**Aim of the task**
Your task is to copy the records that follow exactly, minus any images.

########

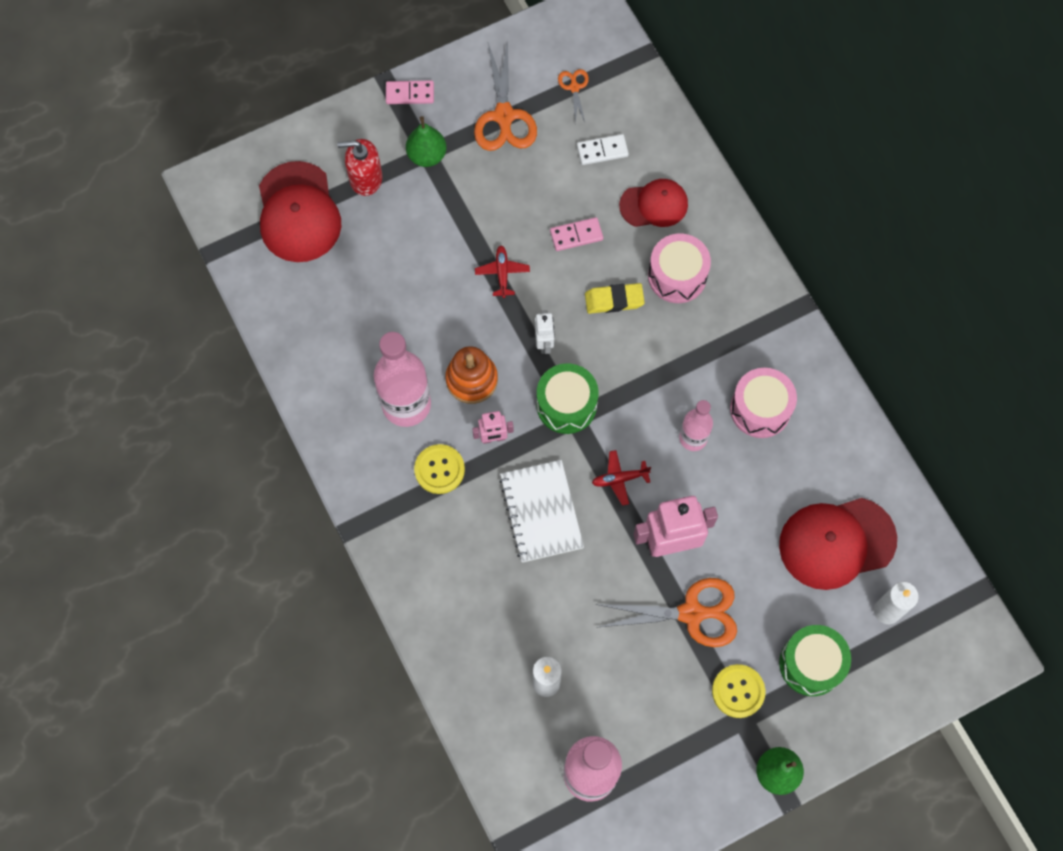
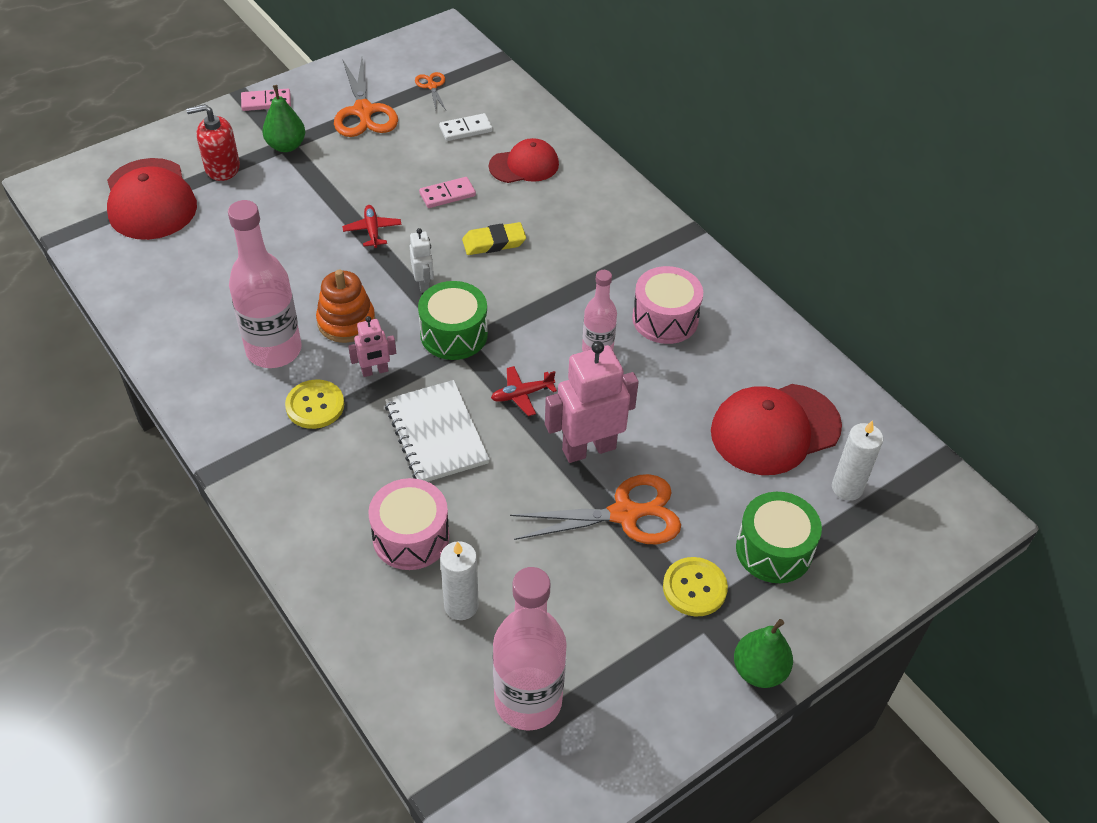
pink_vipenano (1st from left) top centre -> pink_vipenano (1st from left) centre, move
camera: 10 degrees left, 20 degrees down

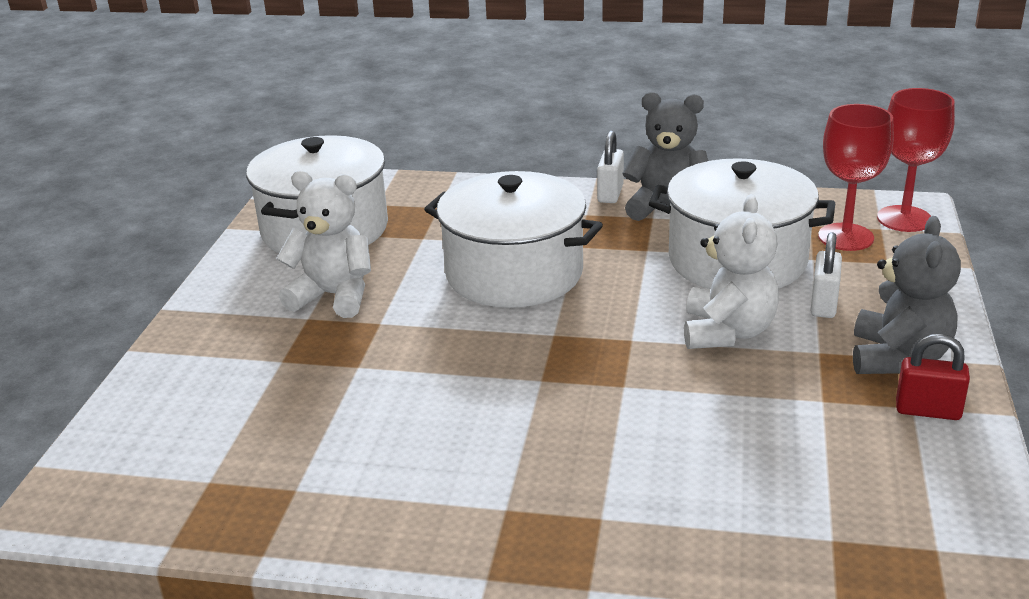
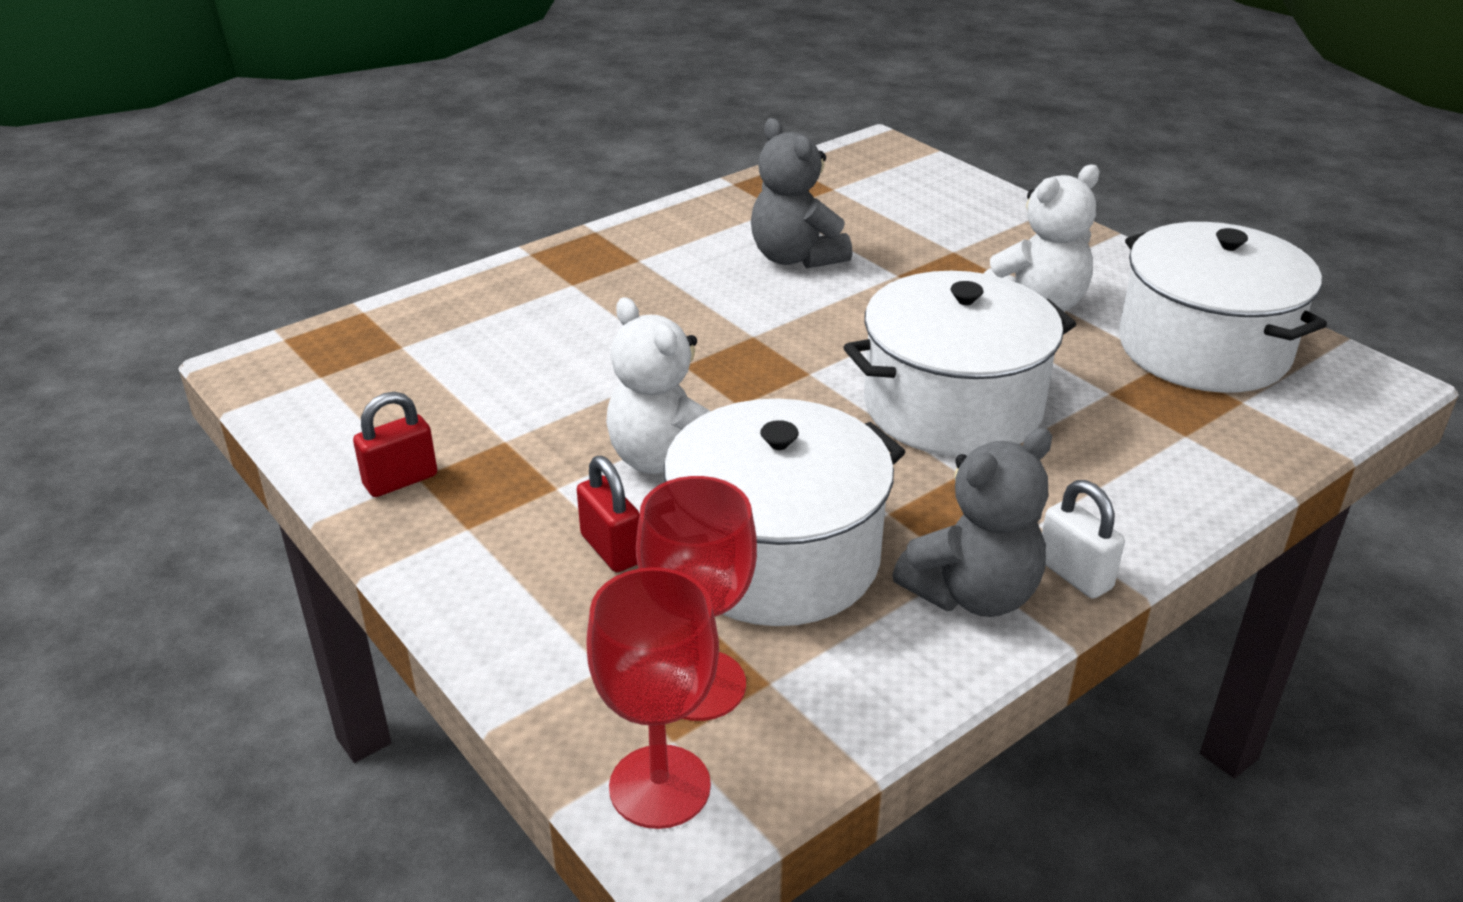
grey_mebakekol (2nd from left in the first image) middle right -> grey_mebakekol (1st from left) top centre, move
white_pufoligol (2nd from left) middle right -> red_pufoligol (2nd from left) centre
camera: 130 degrees right, 5 degrees up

########

**Solution to this exercise**
pink_vipenano (1st from left) top centre -> pink_vipenano (1st from left) centre, move
camera: 10 degrees left, 20 degrees down

grey_mebakekol (2nd from left in the first image) middle right -> grey_mebakekol (1st from left) top centre, move
white_pufoligol (2nd from left) middle right -> red_pufoligol (2nd from left) centre
camera: 130 degrees right, 5 degrees up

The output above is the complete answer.